→ Exercise brief
From the material below, copy each line that holds the word "VBUS".

→ Supplied material

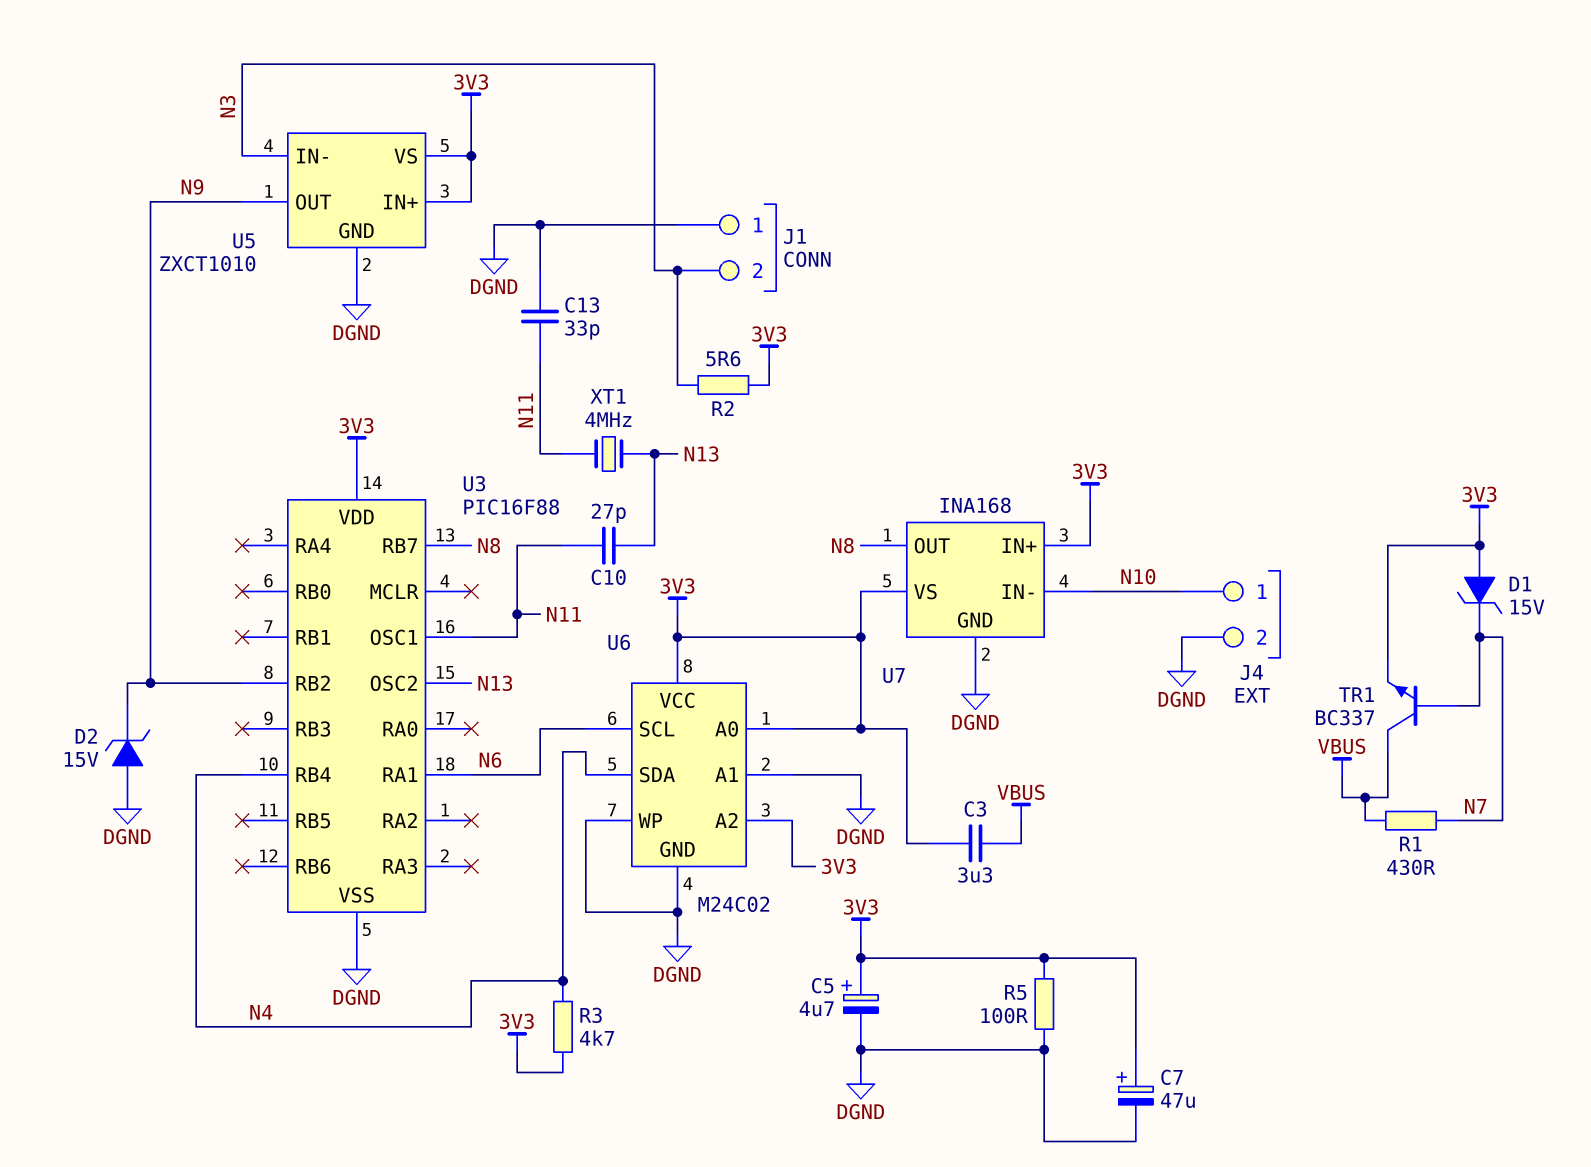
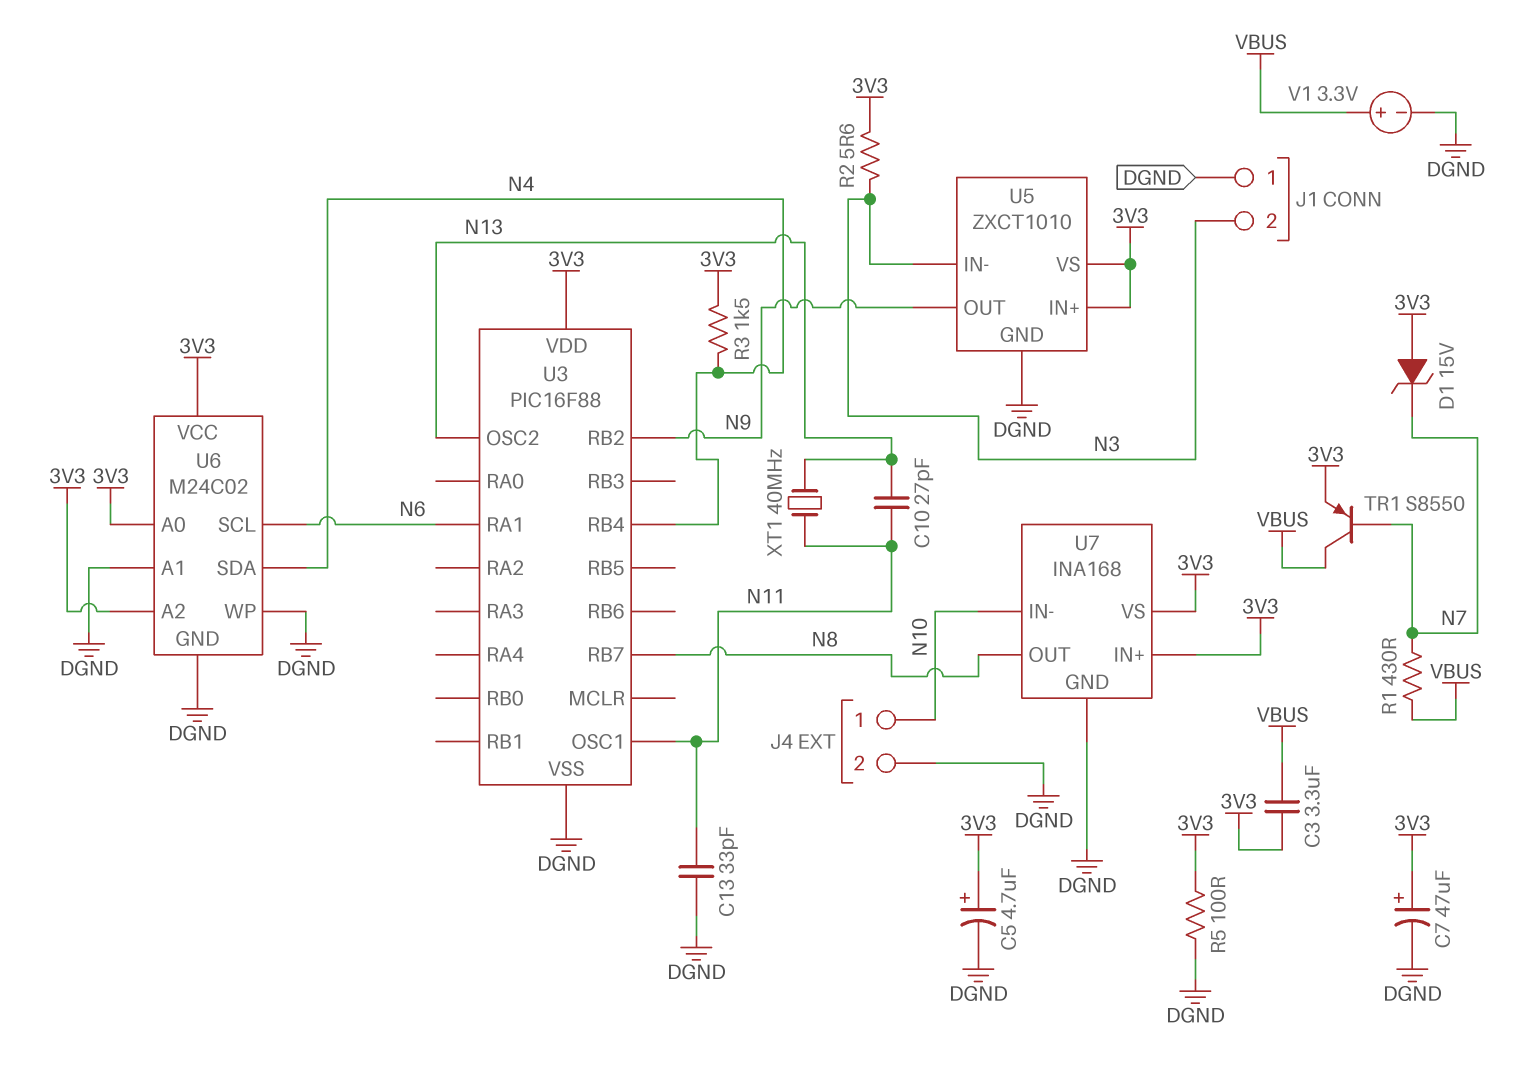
D2: zener 15V (A DGND, K N9) -> none
R3: 4.7k (3V3, N4) -> 1.5k (3V3, N4)
TR1: NPN BC337 (B N7, C VBUS, E 3V3) -> PNP S8550 (B N7, C VBUS, E 3V3)
V1: none -> 3.3V (plus VBUS, minus DGND)
XT1: 4MHz (N11, N13) -> 40MHz (N11, N13)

→ Response area
TR1: NPN BC337 (B N7, C VBUS, E 3V3) -> PNP S8550 (B N7, C VBUS, E 3V3)
V1: none -> 3.3V (plus VBUS, minus DGND)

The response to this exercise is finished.